--- WHAT IS REQUIRED ---
Report back each line of the records that contains the string "brick".

==========

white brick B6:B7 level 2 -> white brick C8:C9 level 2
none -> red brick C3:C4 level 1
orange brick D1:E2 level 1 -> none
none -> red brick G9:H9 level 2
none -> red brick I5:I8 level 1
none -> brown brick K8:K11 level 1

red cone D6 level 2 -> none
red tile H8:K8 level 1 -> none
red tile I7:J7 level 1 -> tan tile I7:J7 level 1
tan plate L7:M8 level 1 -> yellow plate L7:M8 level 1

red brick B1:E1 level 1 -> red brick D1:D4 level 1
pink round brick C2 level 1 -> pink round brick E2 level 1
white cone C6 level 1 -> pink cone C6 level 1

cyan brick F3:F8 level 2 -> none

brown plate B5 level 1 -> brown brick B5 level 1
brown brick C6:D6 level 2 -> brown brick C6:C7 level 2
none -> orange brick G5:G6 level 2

==========

--- RESULT BELOW ---
white brick B6:B7 level 2 -> white brick C8:C9 level 2
none -> red brick C3:C4 level 1
orange brick D1:E2 level 1 -> none
none -> red brick G9:H9 level 2
none -> red brick I5:I8 level 1
none -> brown brick K8:K11 level 1
red brick B1:E1 level 1 -> red brick D1:D4 level 1
pink round brick C2 level 1 -> pink round brick E2 level 1
cyan brick F3:F8 level 2 -> none
brown plate B5 level 1 -> brown brick B5 level 1
brown brick C6:D6 level 2 -> brown brick C6:C7 level 2
none -> orange brick G5:G6 level 2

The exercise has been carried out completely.